--- Exercise data Enclosed Below ---
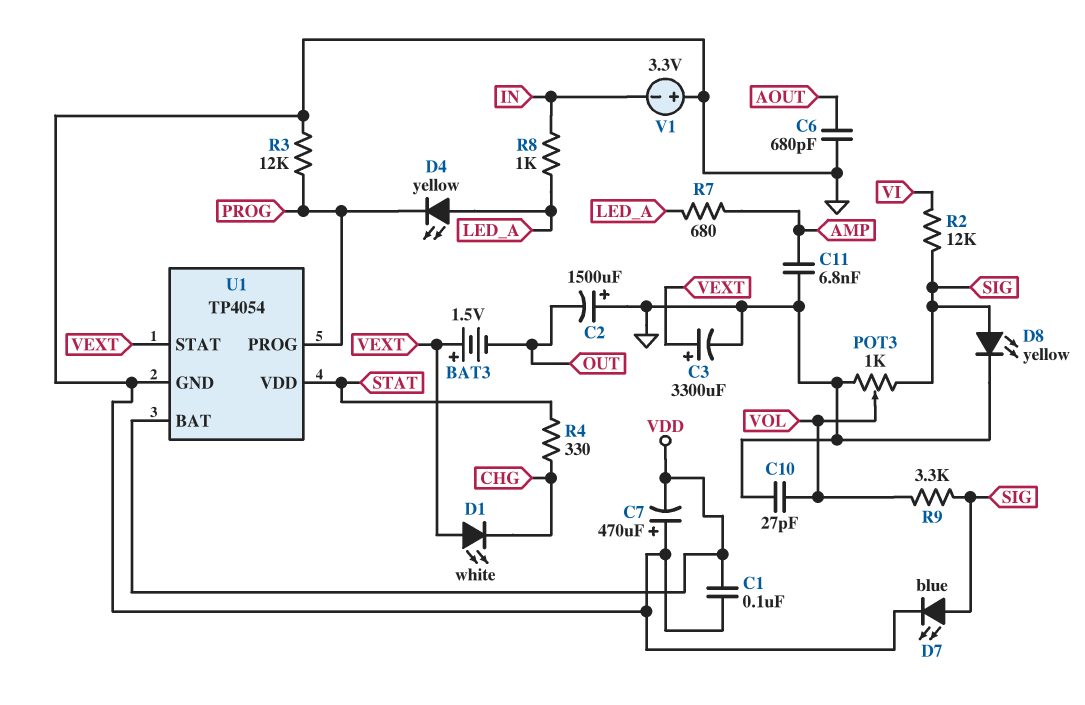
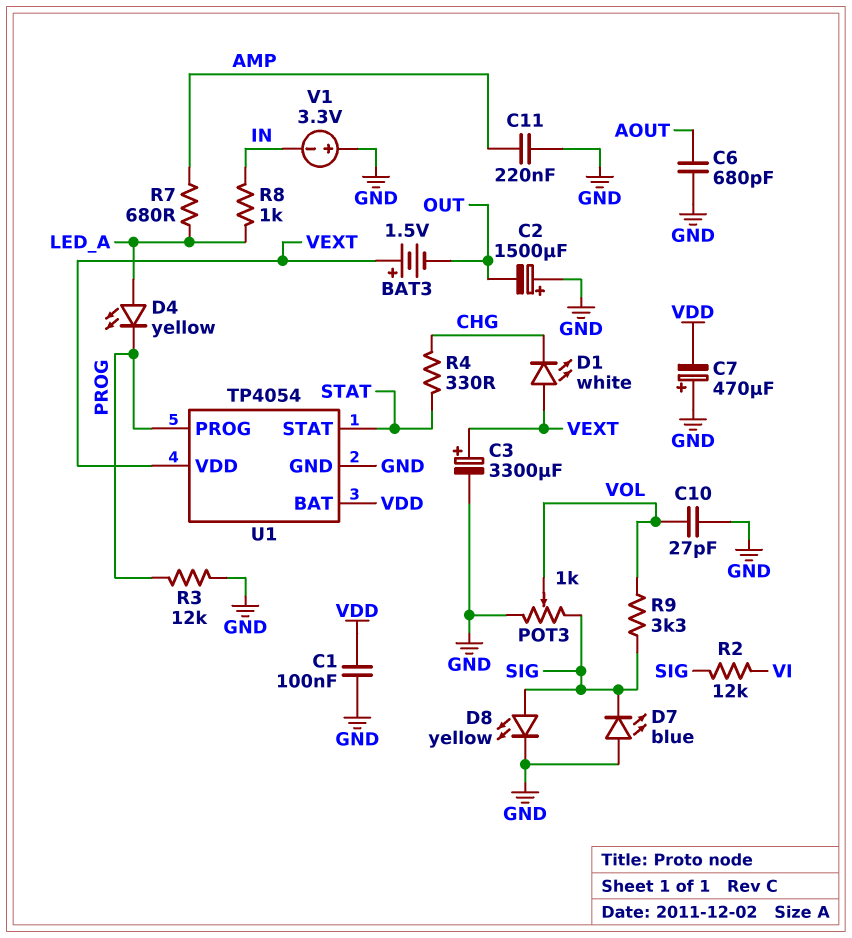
C11: 6.8nF (AMP, GND) -> 220nF (AMP, GND)
D7: LED blue (A SIG, K GND) -> LED blue (A GND, K SIG)
U1 pin STAT: VEXT -> STAT
U1 pin VDD: STAT -> VEXT

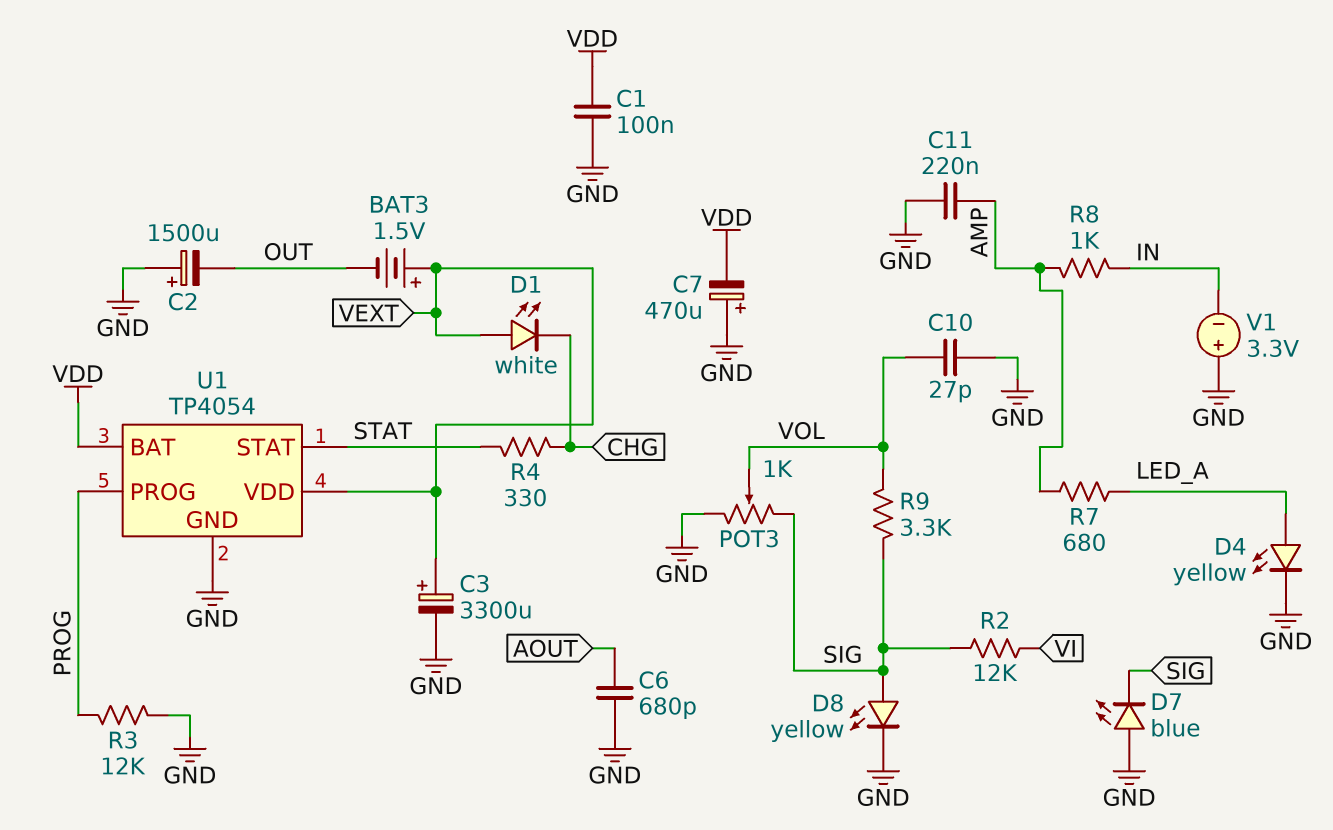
D4: LED yellow (A LED_A, K PROG) -> LED yellow (A LED_A, K GND)
R8: 1k (IN, LED_A) -> 1k (AMP, IN)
--- End of Enclosed Exercise data ---
* Exercise directions: Each line above that contains the word "STAT" should be returned.

* Answer box:
U1 pin STAT: VEXT -> STAT
U1 pin VDD: STAT -> VEXT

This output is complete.